GIVEN DATA:
•••
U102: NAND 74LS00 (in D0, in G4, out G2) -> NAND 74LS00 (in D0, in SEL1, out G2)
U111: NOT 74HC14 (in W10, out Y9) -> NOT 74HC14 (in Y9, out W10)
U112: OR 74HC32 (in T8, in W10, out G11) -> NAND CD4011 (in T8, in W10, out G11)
•••
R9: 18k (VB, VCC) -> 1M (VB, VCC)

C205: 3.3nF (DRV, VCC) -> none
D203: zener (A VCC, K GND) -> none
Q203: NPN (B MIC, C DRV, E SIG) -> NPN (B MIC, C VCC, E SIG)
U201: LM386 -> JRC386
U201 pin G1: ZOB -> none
•••
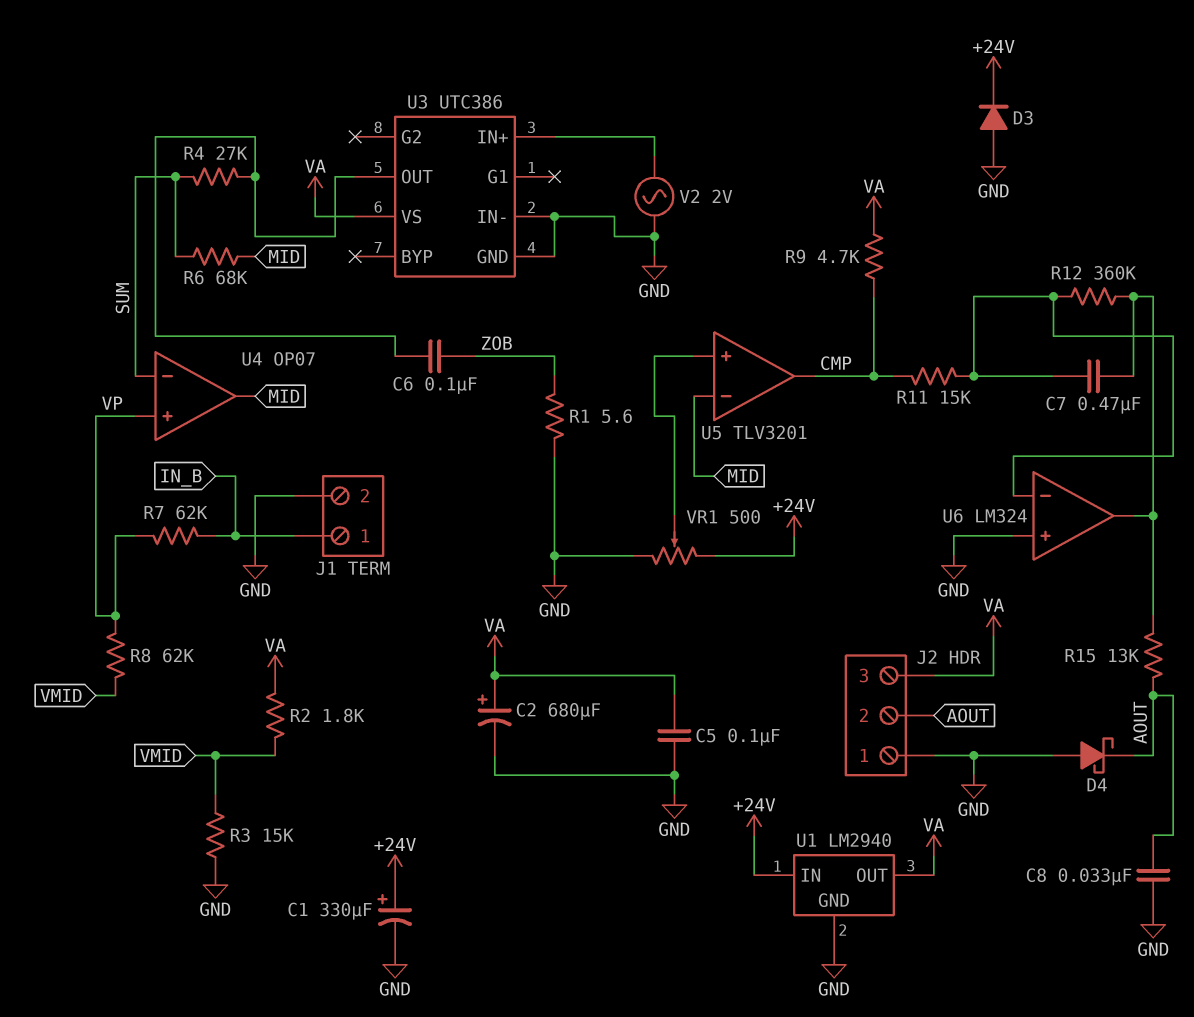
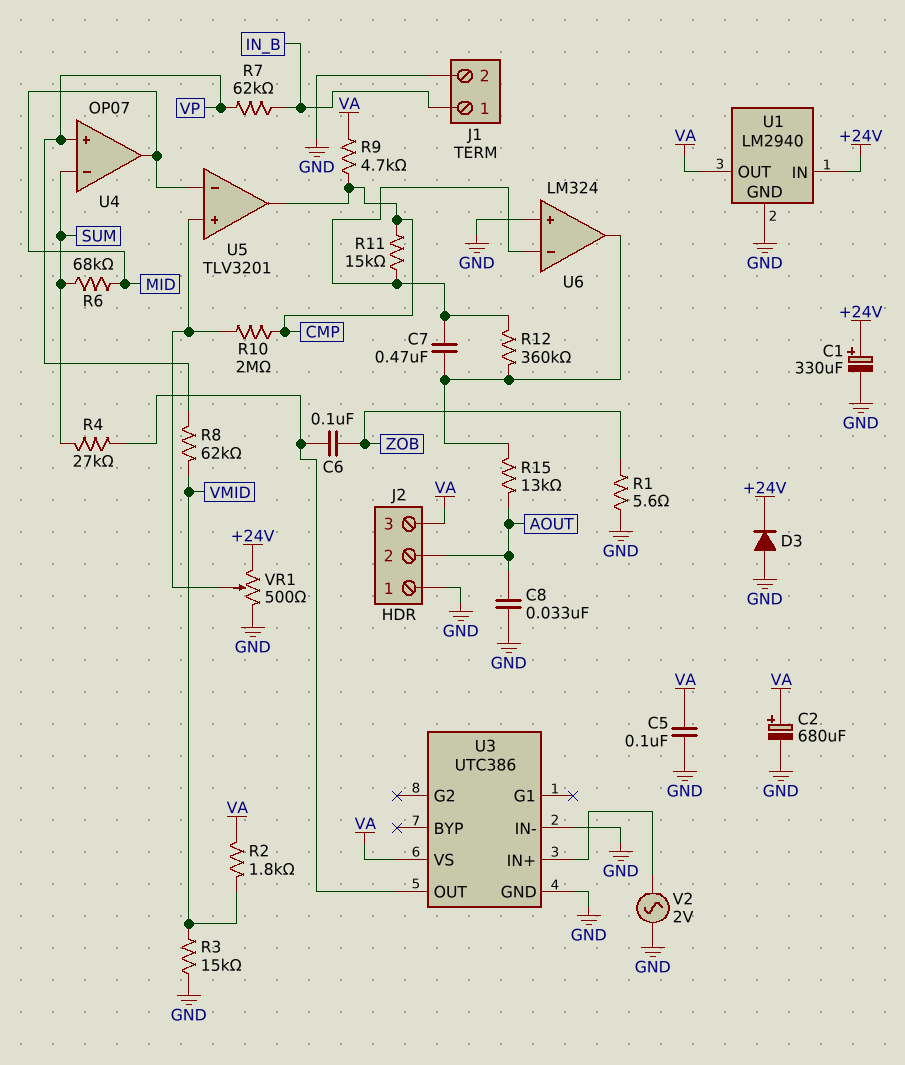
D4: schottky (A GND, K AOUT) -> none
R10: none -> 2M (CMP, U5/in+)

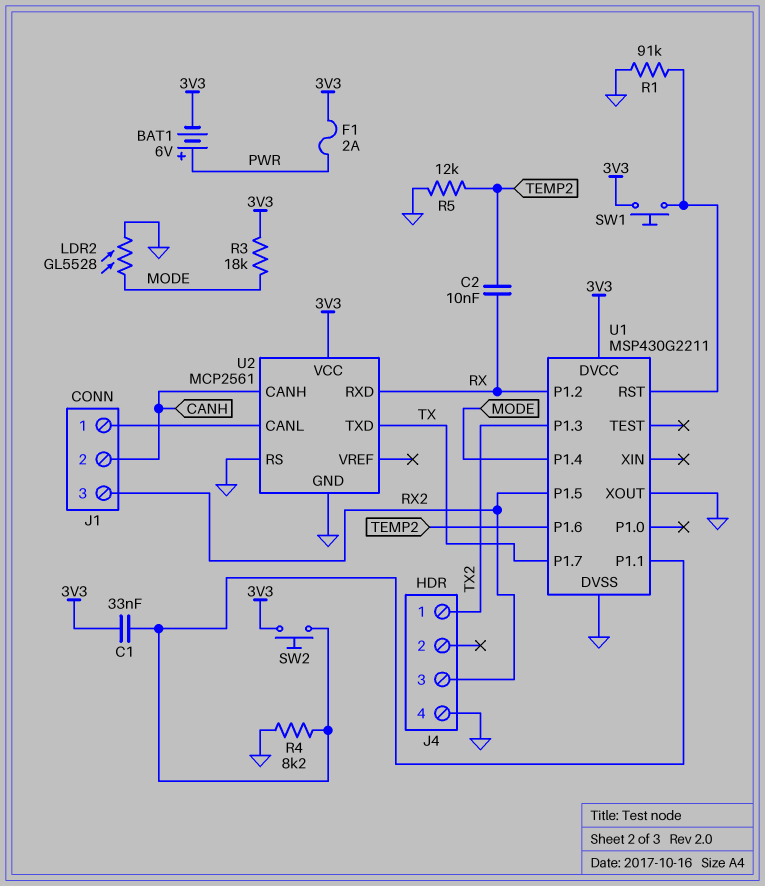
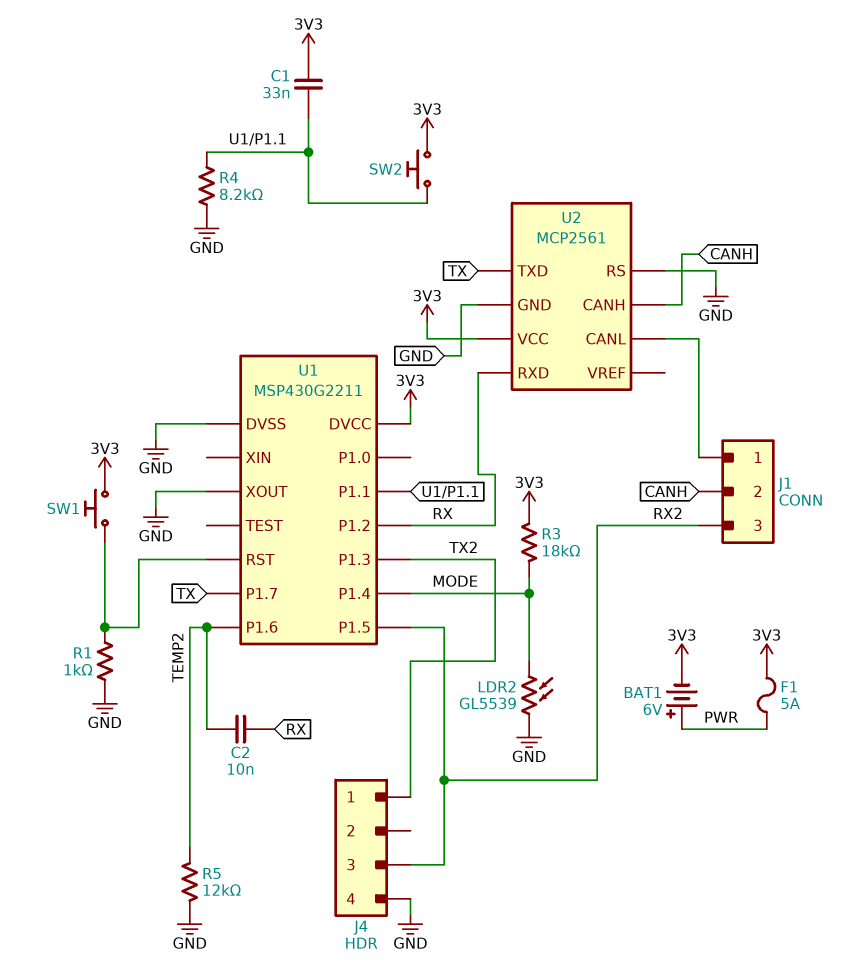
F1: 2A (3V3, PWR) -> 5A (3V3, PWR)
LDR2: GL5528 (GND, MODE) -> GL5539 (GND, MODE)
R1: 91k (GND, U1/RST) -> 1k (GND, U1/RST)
•••
WHAT THE TASK ASKS: Quote the listing above, but only from the line that shows "R9: 18k (VB, VCC) -> 1M (VB, VCC)" through the line that shows "U201 pin G1: ZOB -> none".

EXERCISE OUTPUT:
R9: 18k (VB, VCC) -> 1M (VB, VCC)

C205: 3.3nF (DRV, VCC) -> none
D203: zener (A VCC, K GND) -> none
Q203: NPN (B MIC, C DRV, E SIG) -> NPN (B MIC, C VCC, E SIG)
U201: LM386 -> JRC386
U201 pin G1: ZOB -> none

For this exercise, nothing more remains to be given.